§ **DIRECTIONS FOR THIS TASK**: Would you please output all the records exactly as given? Pictures should not appear in the copy.

[DATA LISTING]

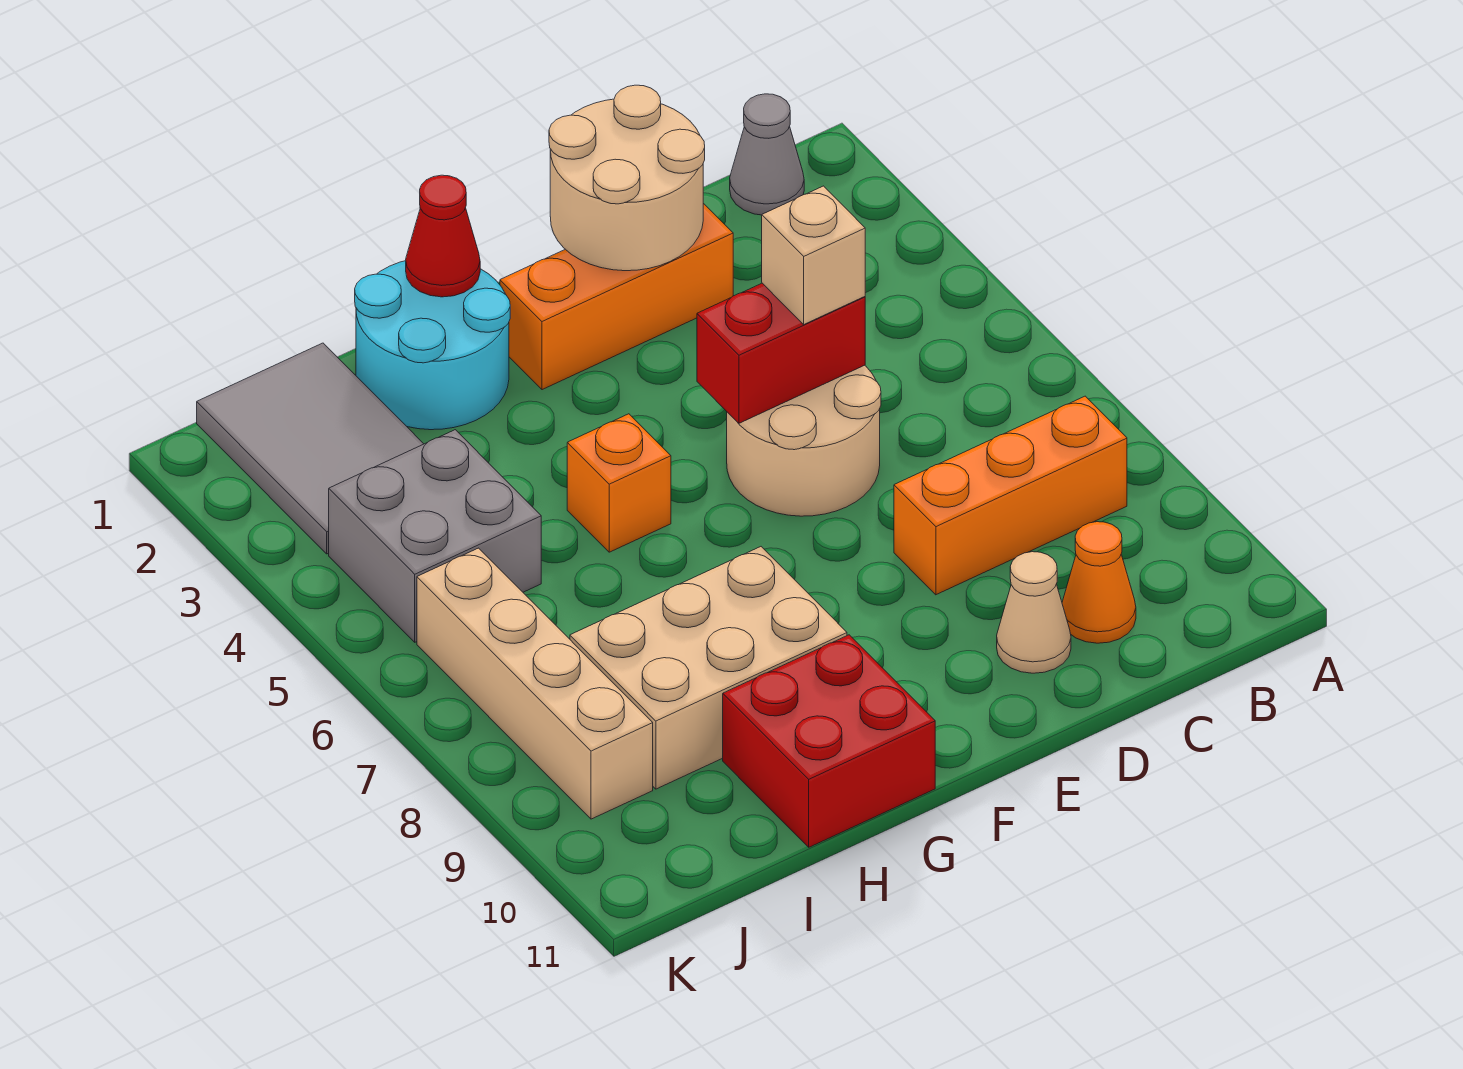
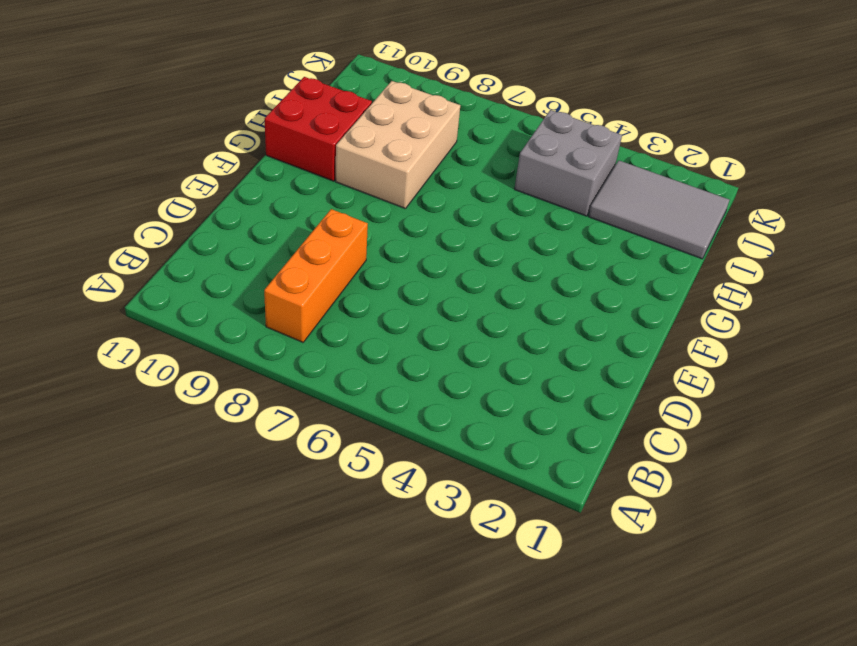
none -> grey cone B1 level 1
none -> orange cone C10 level 1
none -> orange brick D2:F2 level 1

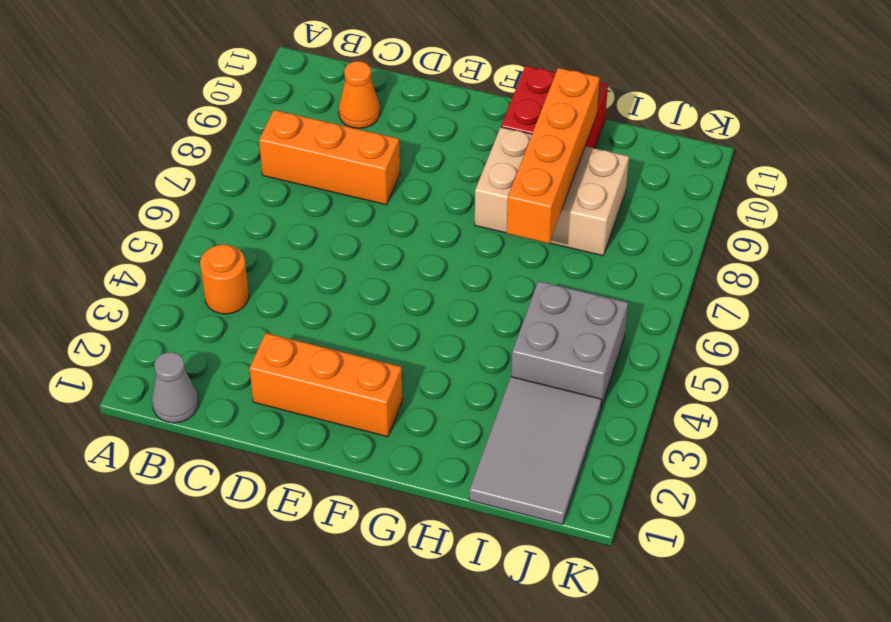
orange round brick B4 level 1 -> none
orange brick H7:H10 level 2 -> none
none -> tan round brick D5:E6 level 1
none -> tan cone D10 level 1
none -> cyan round brick G1:H2 level 1

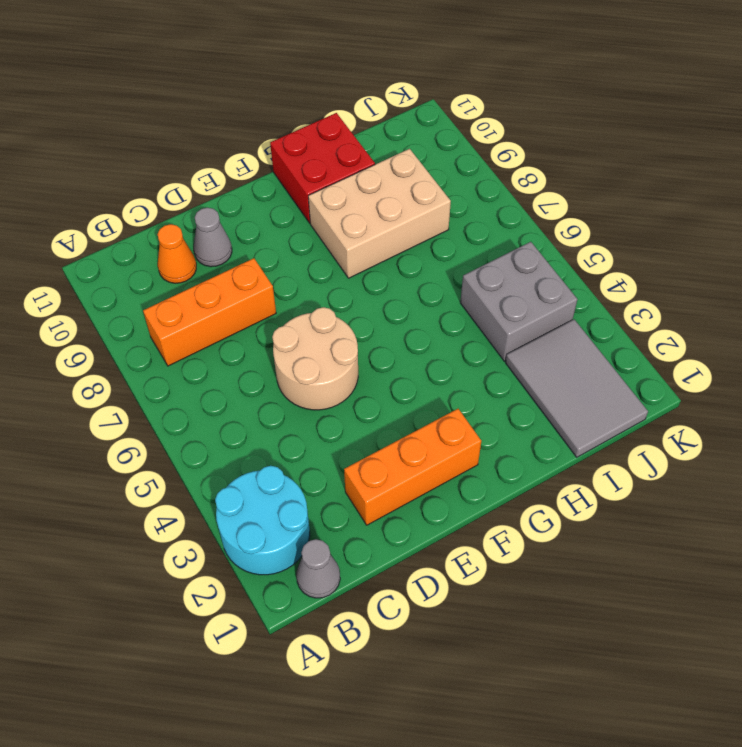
cyan round brick A2:B3 level 1 -> cyan round brick G1:H2 level 1
grey cone D10 level 1 -> tan cone D10 level 1
none -> orange brick G5 level 1
none -> tan brick J6:J9 level 1
none -> tan round brick D1:E2 level 2

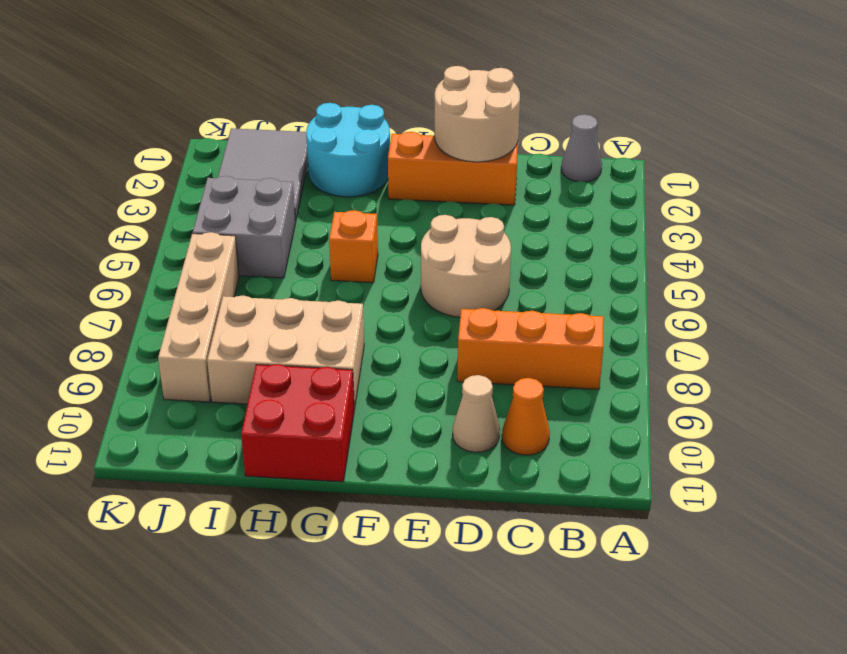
none -> red brick D5:E5 level 2
none -> red cone G1 level 2
none -> tan brick D5 level 3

[/DATA LISTING]

§ **ANSWER FOR THIS EXERCISE**:
none -> grey cone B1 level 1
none -> orange cone C10 level 1
none -> orange brick D2:F2 level 1

orange round brick B4 level 1 -> none
orange brick H7:H10 level 2 -> none
none -> tan round brick D5:E6 level 1
none -> tan cone D10 level 1
none -> cyan round brick G1:H2 level 1

cyan round brick A2:B3 level 1 -> cyan round brick G1:H2 level 1
grey cone D10 level 1 -> tan cone D10 level 1
none -> orange brick G5 level 1
none -> tan brick J6:J9 level 1
none -> tan round brick D1:E2 level 2

none -> red brick D5:E5 level 2
none -> red cone G1 level 2
none -> tan brick D5 level 3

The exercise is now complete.